What this task involves. The lines to copy from the data below are those that hold the string "plus".

==== Provided information

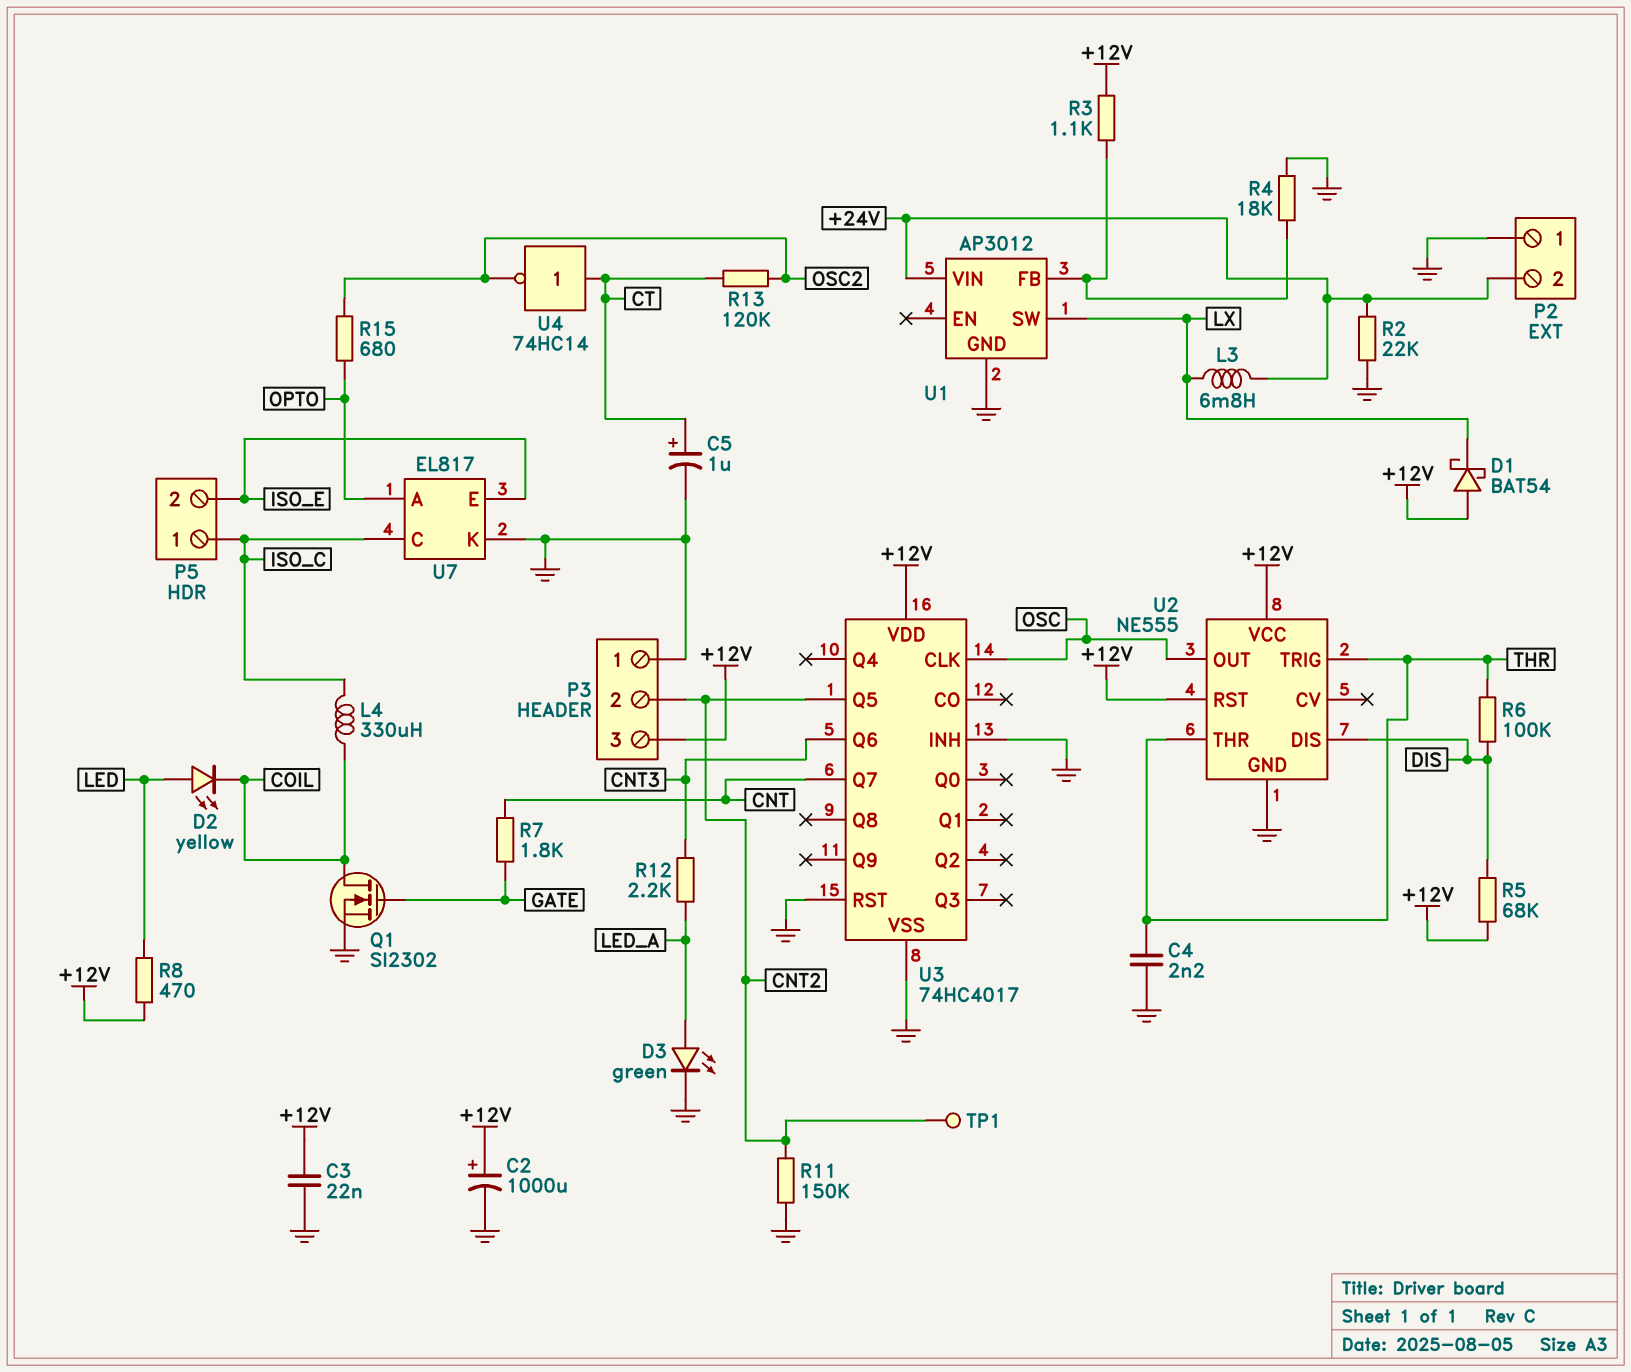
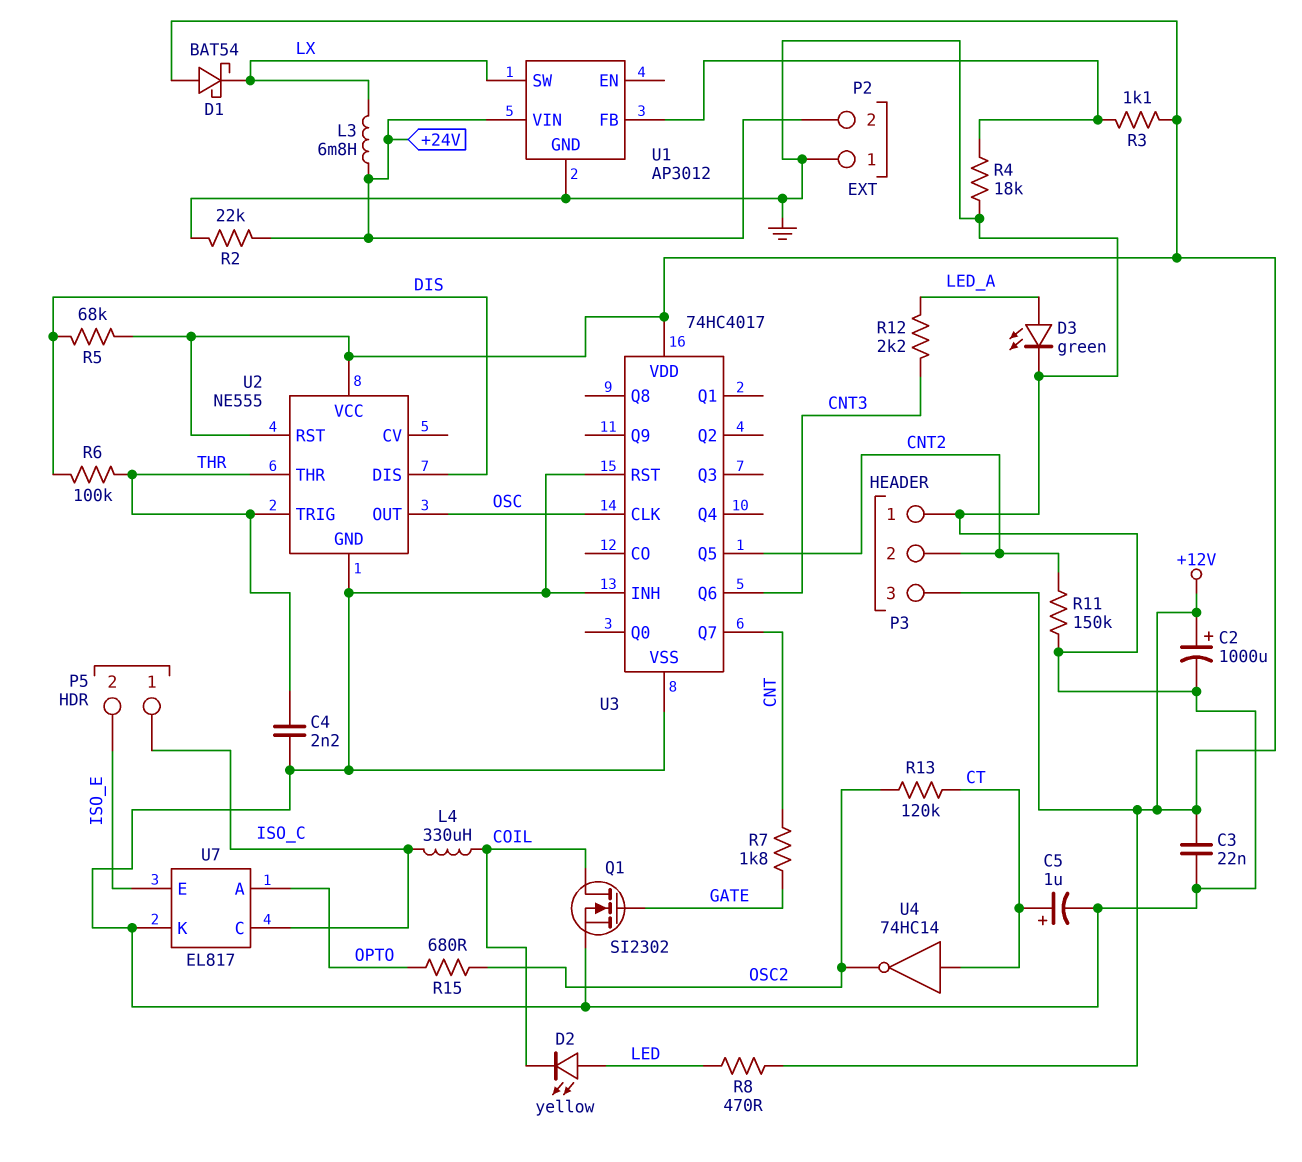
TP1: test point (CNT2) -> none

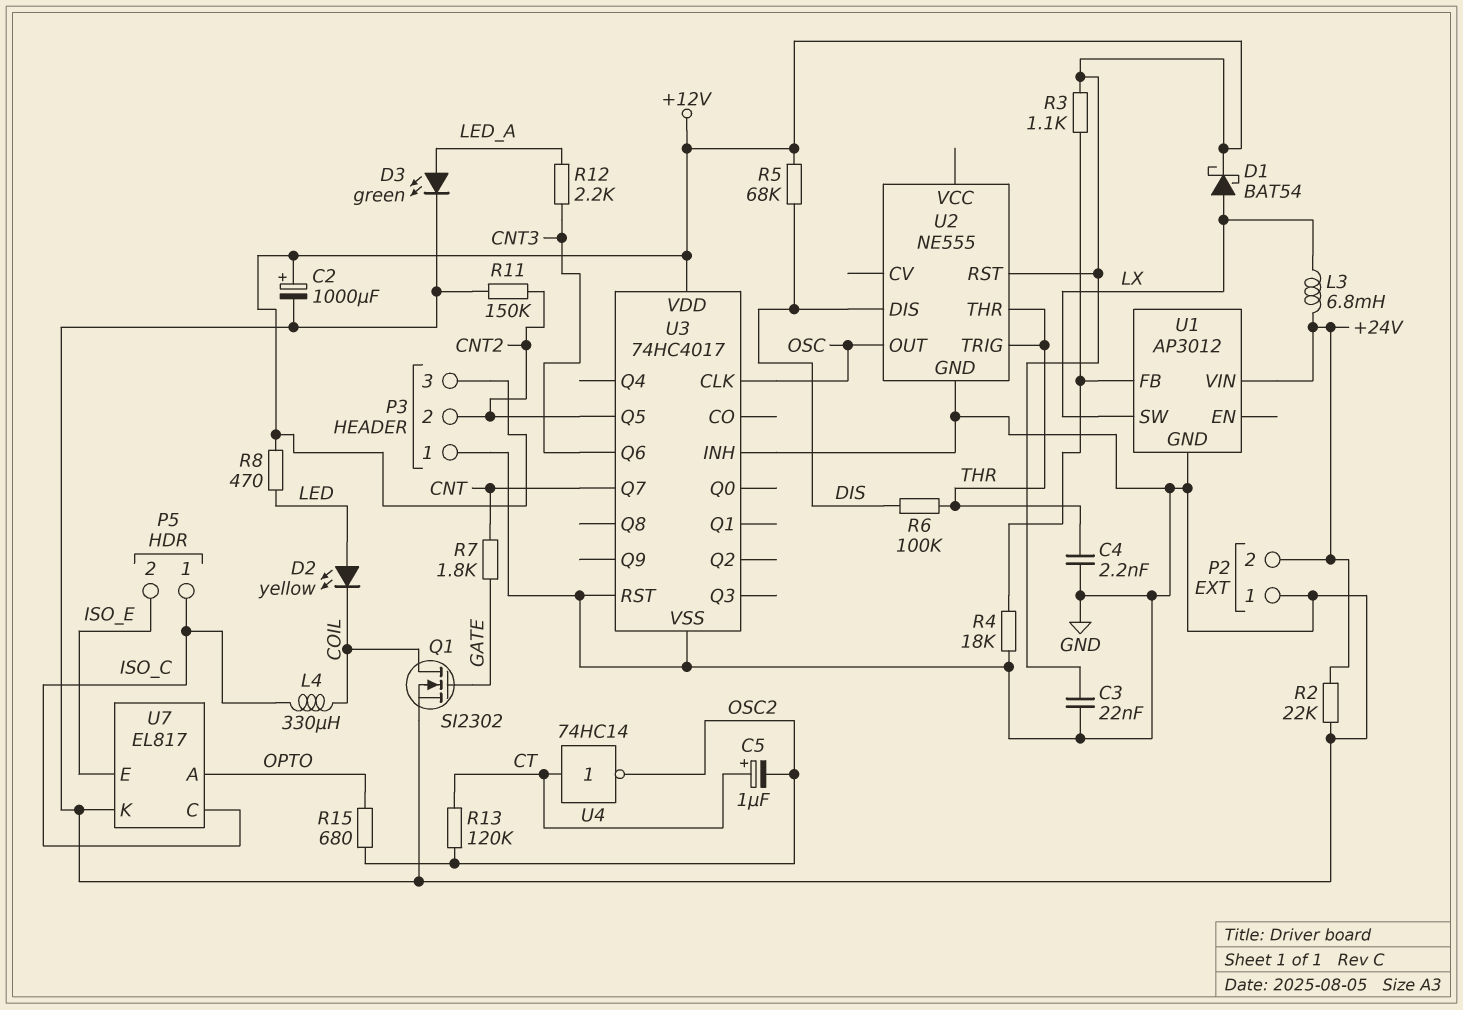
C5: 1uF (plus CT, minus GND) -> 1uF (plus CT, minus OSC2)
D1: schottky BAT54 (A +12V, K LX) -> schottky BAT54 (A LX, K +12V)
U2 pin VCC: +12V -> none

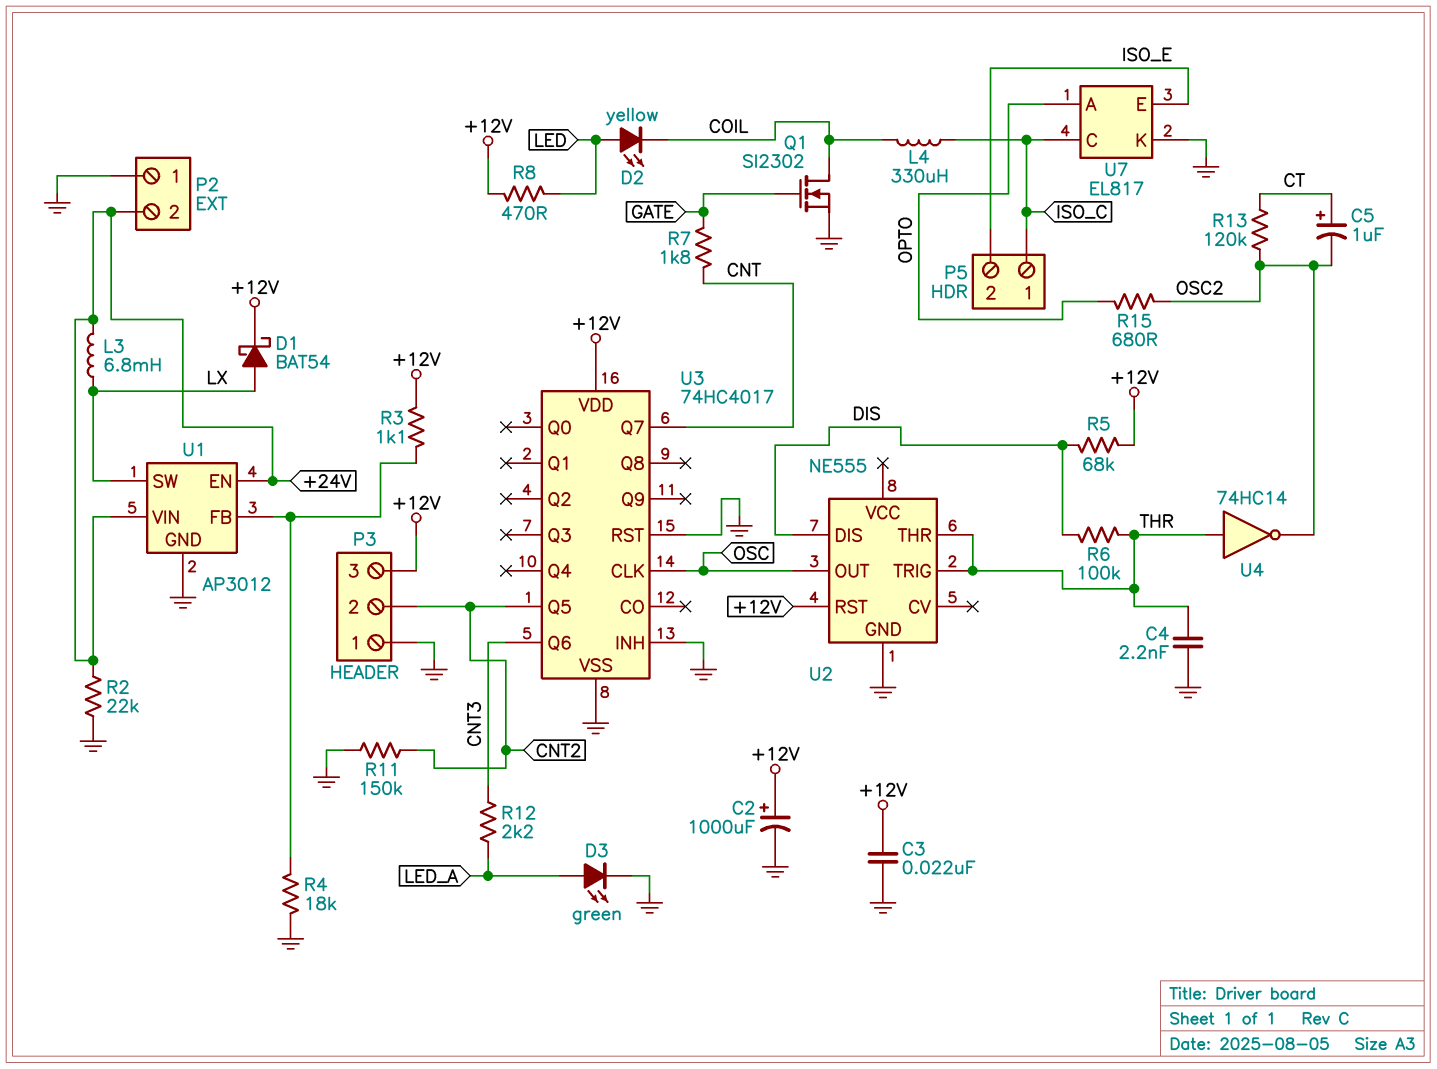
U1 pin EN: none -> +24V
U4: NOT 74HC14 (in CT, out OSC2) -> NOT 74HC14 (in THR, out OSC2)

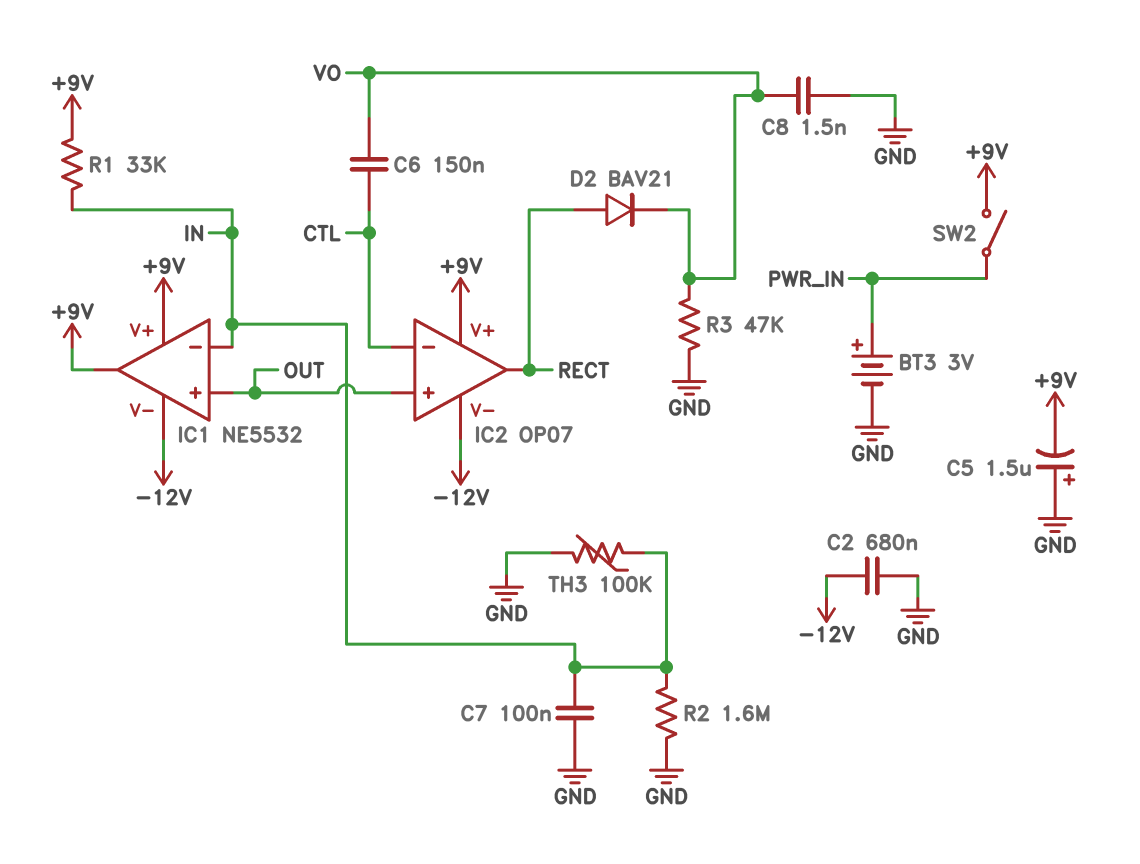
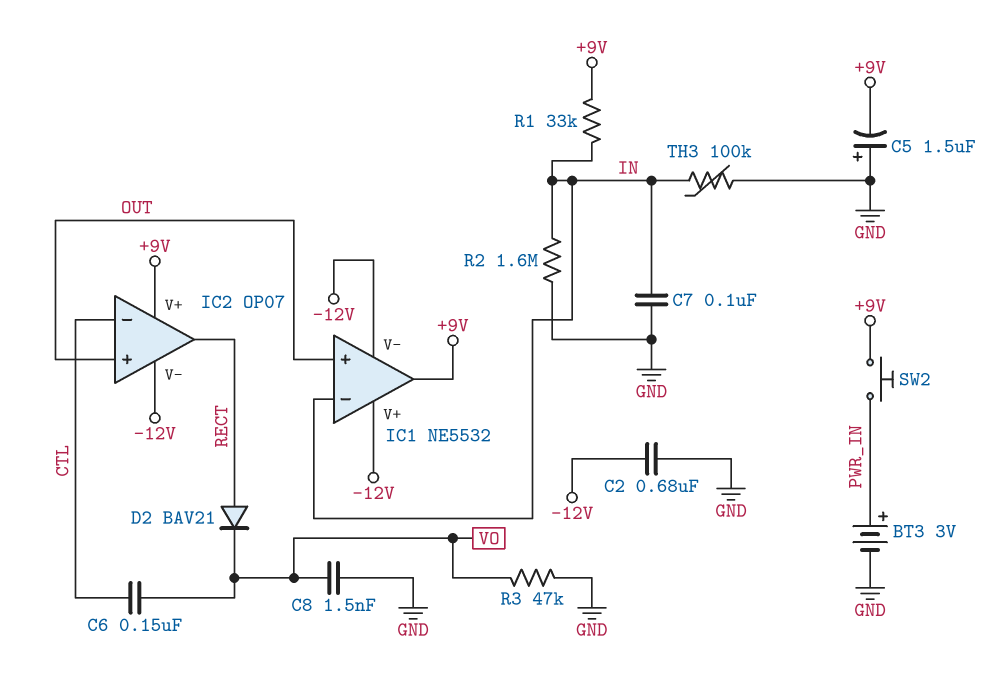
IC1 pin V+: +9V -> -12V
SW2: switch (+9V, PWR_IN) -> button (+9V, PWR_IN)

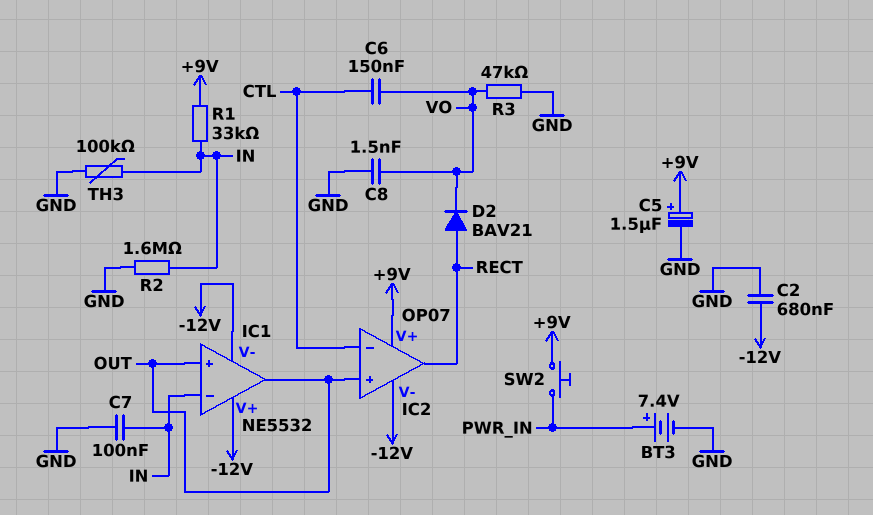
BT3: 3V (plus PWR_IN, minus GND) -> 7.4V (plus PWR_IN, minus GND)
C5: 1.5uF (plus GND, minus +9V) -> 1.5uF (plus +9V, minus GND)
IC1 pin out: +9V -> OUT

========

Result of this exercise.
C5: 1uF (plus CT, minus GND) -> 1uF (plus CT, minus OSC2)
BT3: 3V (plus PWR_IN, minus GND) -> 7.4V (plus PWR_IN, minus GND)
C5: 1.5uF (plus GND, minus +9V) -> 1.5uF (plus +9V, minus GND)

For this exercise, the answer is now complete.